### What you need to do
Transcribe exactly, and without pictures, only the lines from the one bearing "R202: 430 (LED, PWM) -> 180 (LED, PWM)" through the final line of the data below.

### Data shown
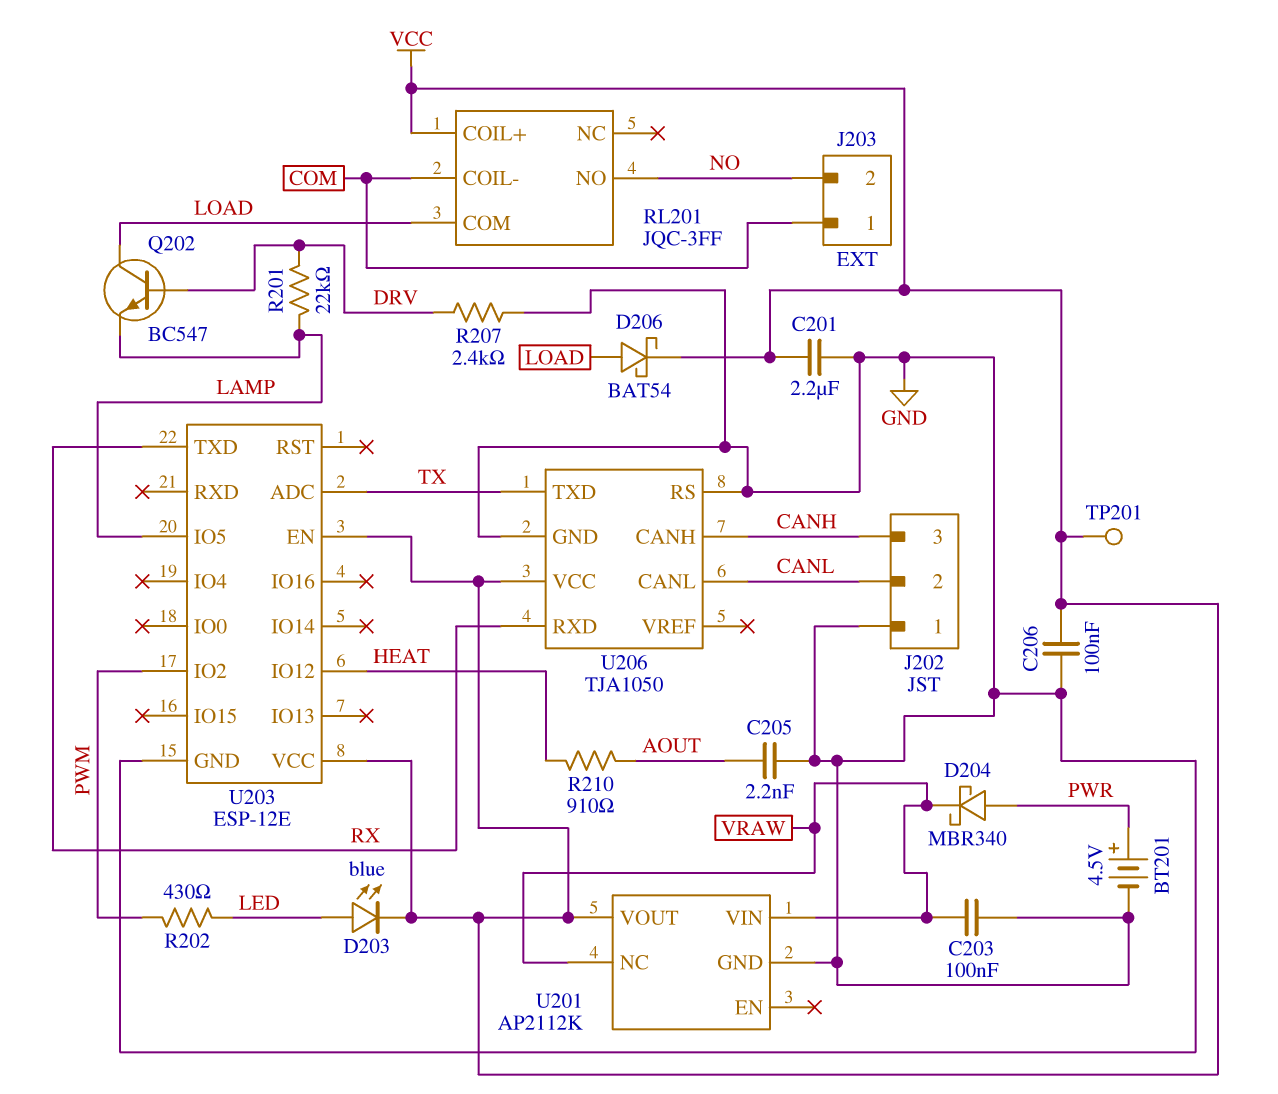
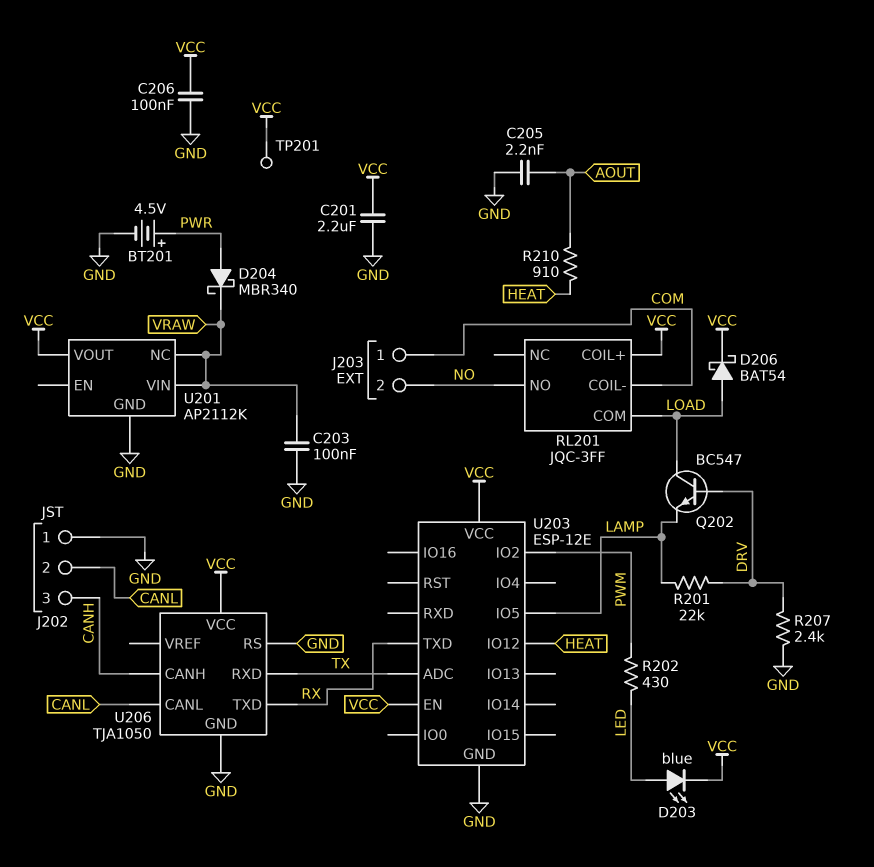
U206 pin RXD: RX -> TX
U206 pin TXD: TX -> RX

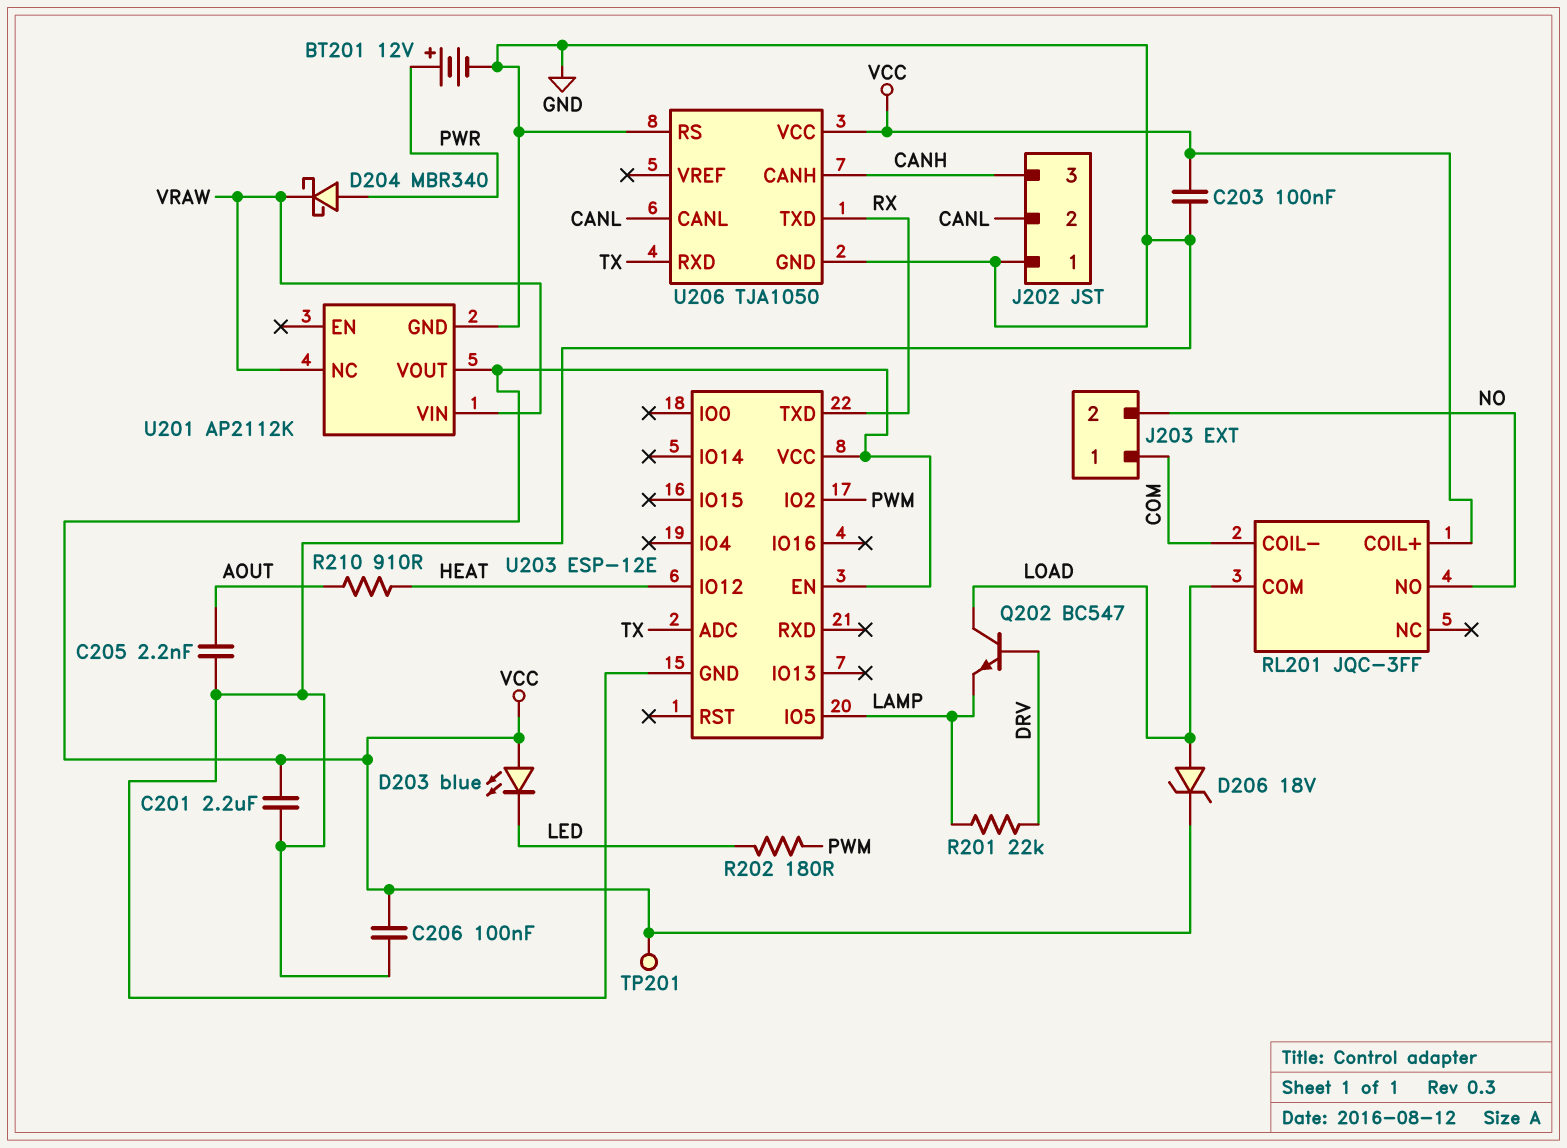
BT201: 4.5V (plus PWR, minus GND) -> 12V (plus PWR, minus GND)
C203: 100nF (GND, VRAW) -> 100nF (GND, VCC)
D203: LED blue (A LED, K VCC) -> LED blue (A VCC, K LED)
D206: schottky BAT54 (A LOAD, K VCC) -> zener 18V (A LOAD, K VCC)
R202: 430 (LED, PWM) -> 180 (LED, PWM)
R207: 2.4k (DRV, GND) -> none

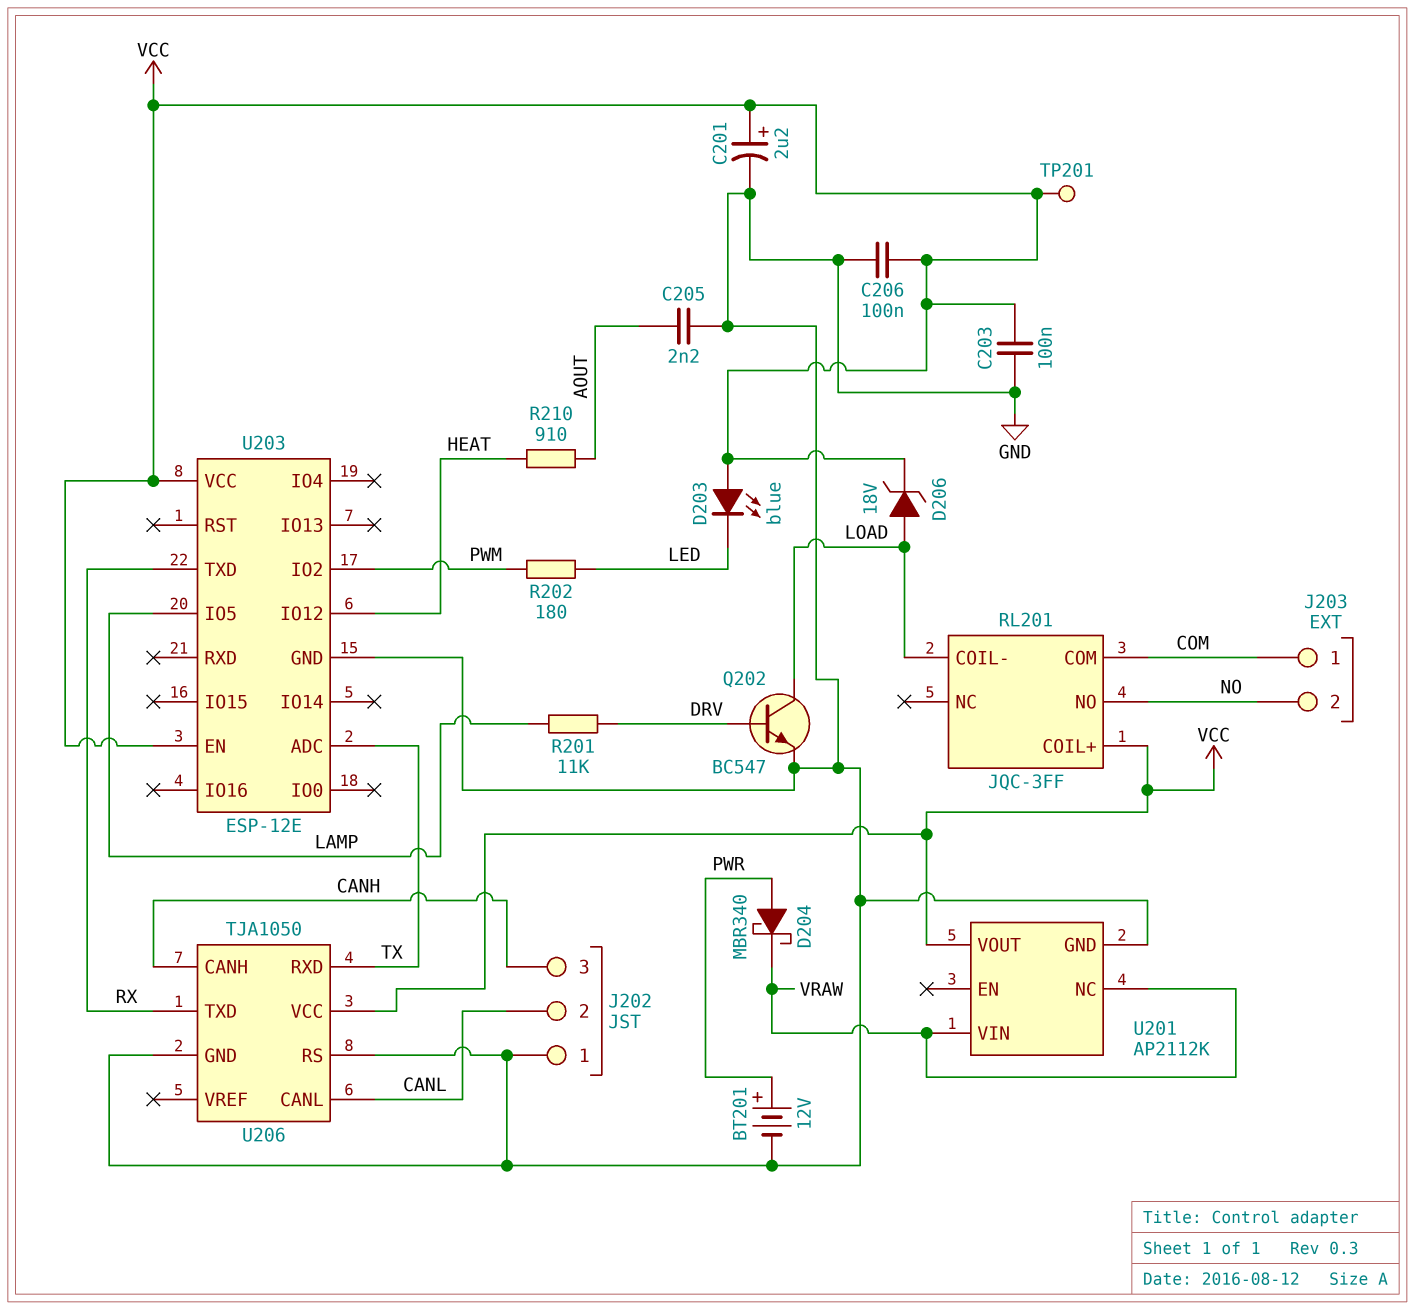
C201: 2.2uF (GND, VCC) -> 2.2uF (plus VCC, minus GND)
Q202: NPN BC547 (B DRV, C LOAD, E LAMP) -> NPN BC547 (B DRV, C LOAD, E GND)
R201: 22k (DRV, LAMP) -> 11k (DRV, LAMP)
RL201 pin COIL-: COM -> LOAD
RL201 pin COM: LOAD -> COM

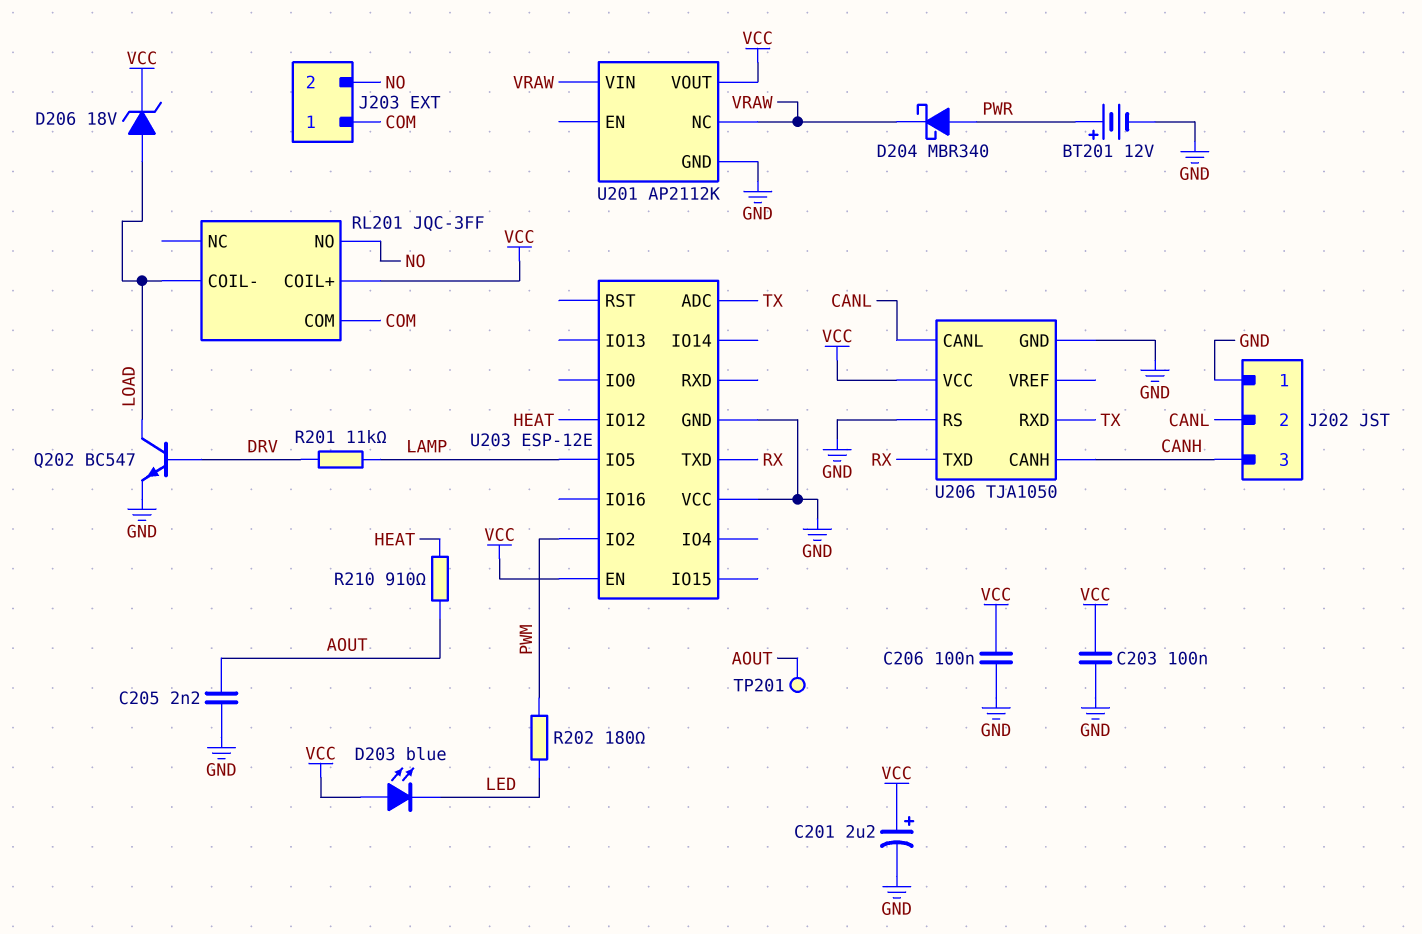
TP201: test point (VCC) -> test point (AOUT)
U203 pin VCC: VCC -> GND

### Solution below
R202: 430 (LED, PWM) -> 180 (LED, PWM)
R207: 2.4k (DRV, GND) -> none

C201: 2.2uF (GND, VCC) -> 2.2uF (plus VCC, minus GND)
Q202: NPN BC547 (B DRV, C LOAD, E LAMP) -> NPN BC547 (B DRV, C LOAD, E GND)
R201: 22k (DRV, LAMP) -> 11k (DRV, LAMP)
RL201 pin COIL-: COM -> LOAD
RL201 pin COM: LOAD -> COM

TP201: test point (VCC) -> test point (AOUT)
U203 pin VCC: VCC -> GND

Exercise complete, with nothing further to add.